TO DO
Please, without the pictures, restate every entry exactly.

DATA TO USE

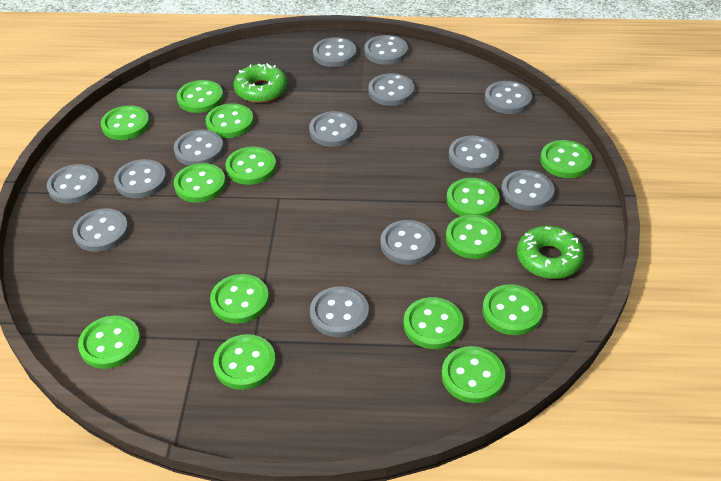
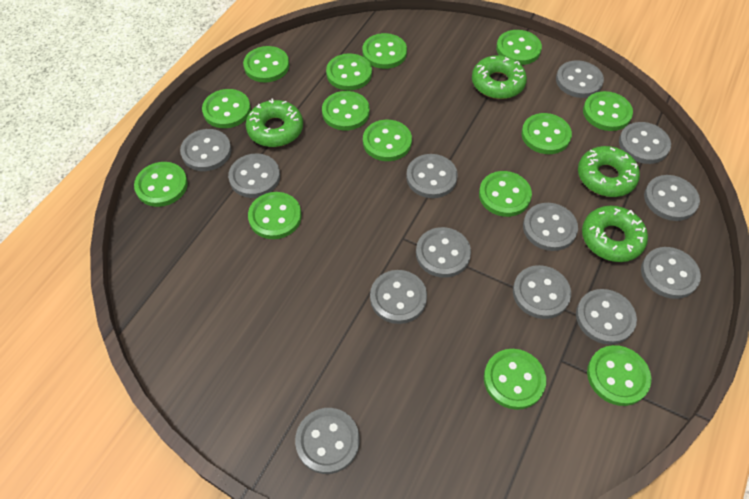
green donut: 2 -> 4

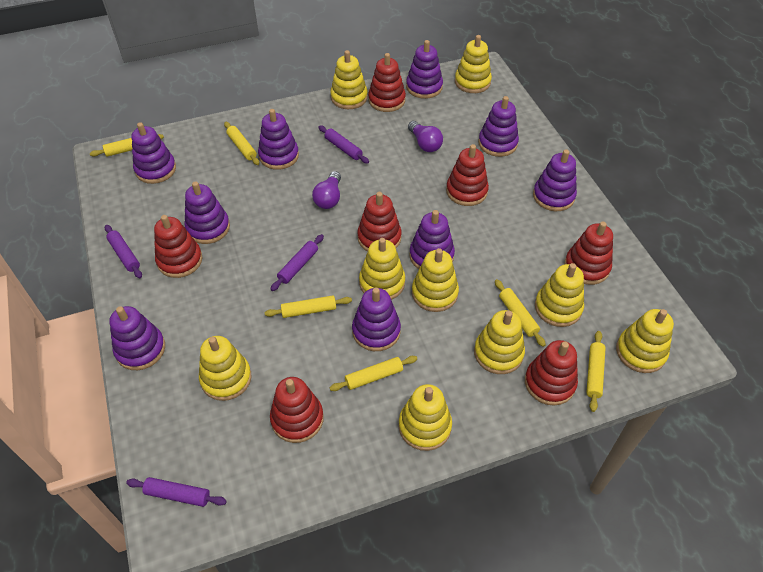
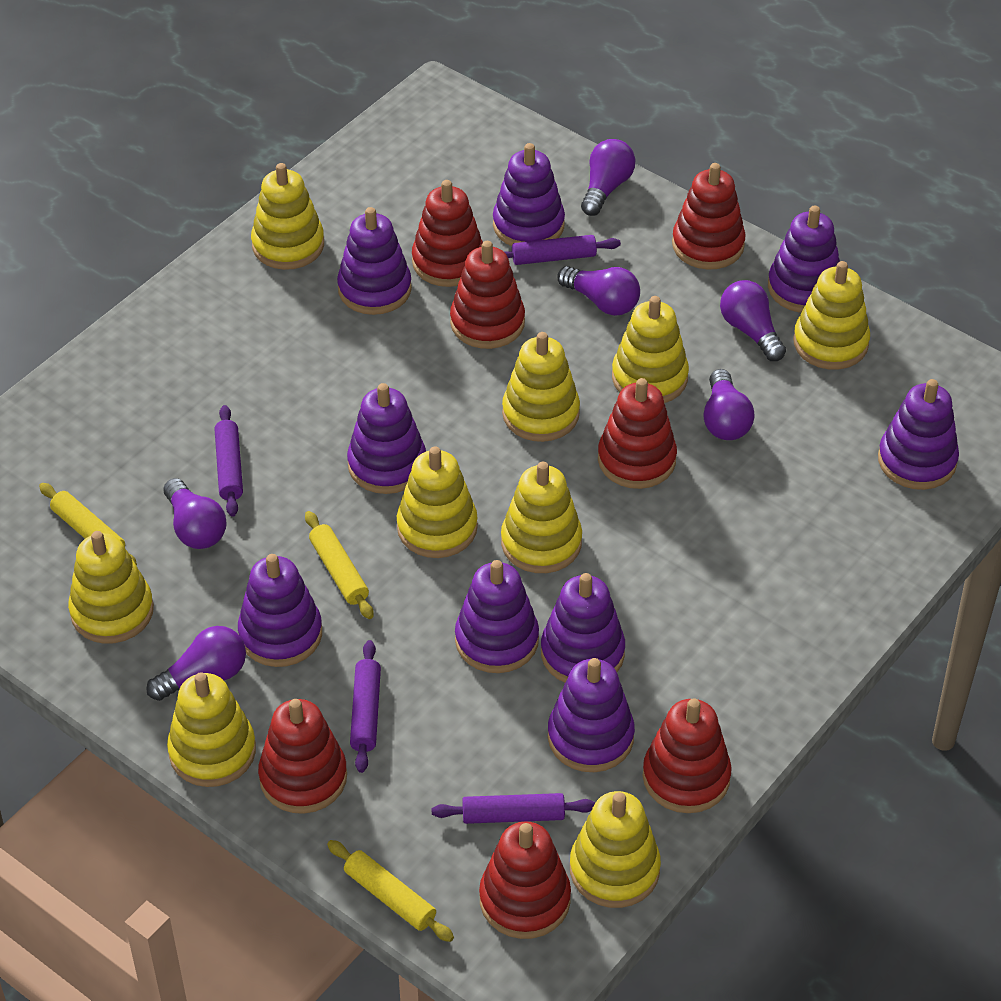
purple light bulb: 2 -> 6
yellow rolling pin: 6 -> 3

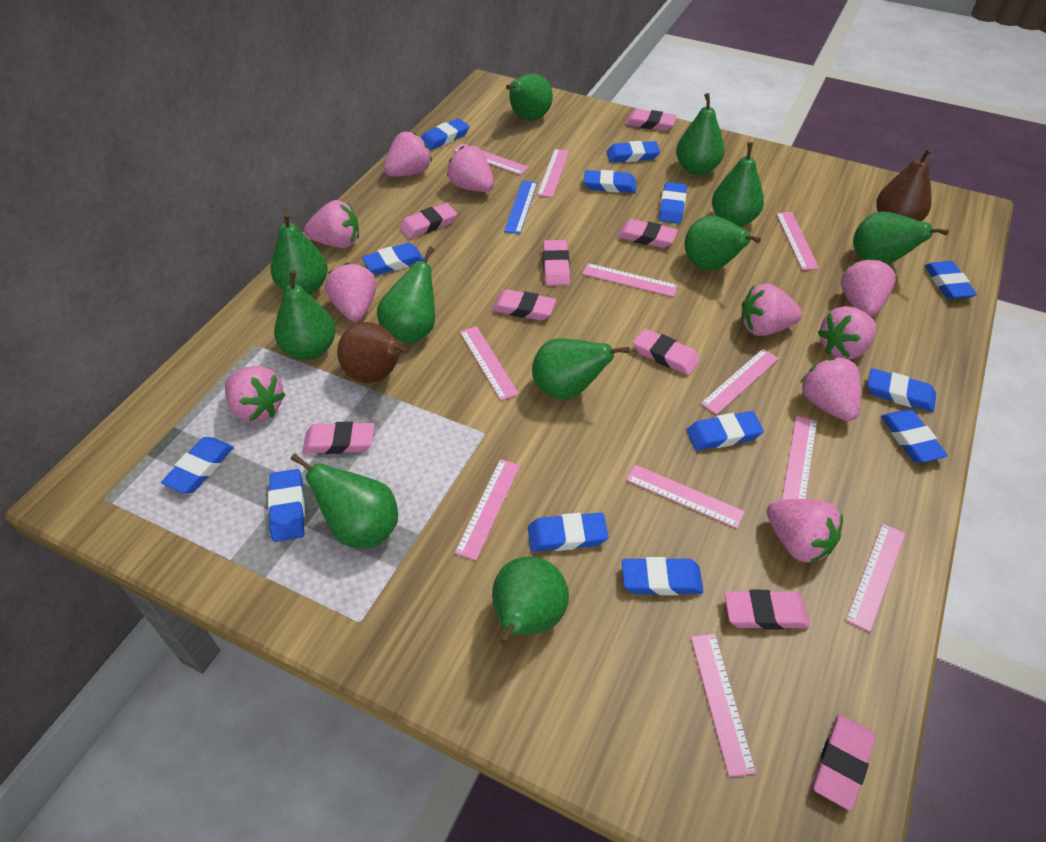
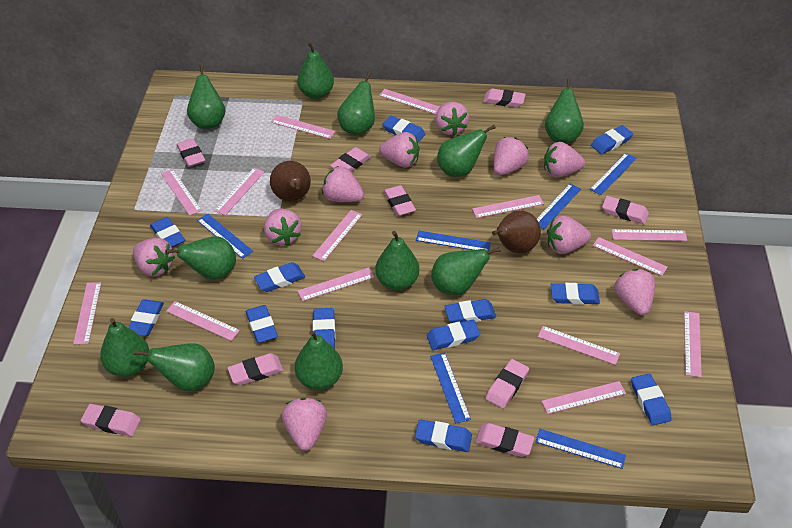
blue eraser: 13 -> 12
blue ruler: 1 -> 6
pink ruler: 11 -> 14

ANSWER FOR THE TASK
green donut: 2 -> 4

purple light bulb: 2 -> 6
yellow rolling pin: 6 -> 3

blue eraser: 13 -> 12
blue ruler: 1 -> 6
pink ruler: 11 -> 14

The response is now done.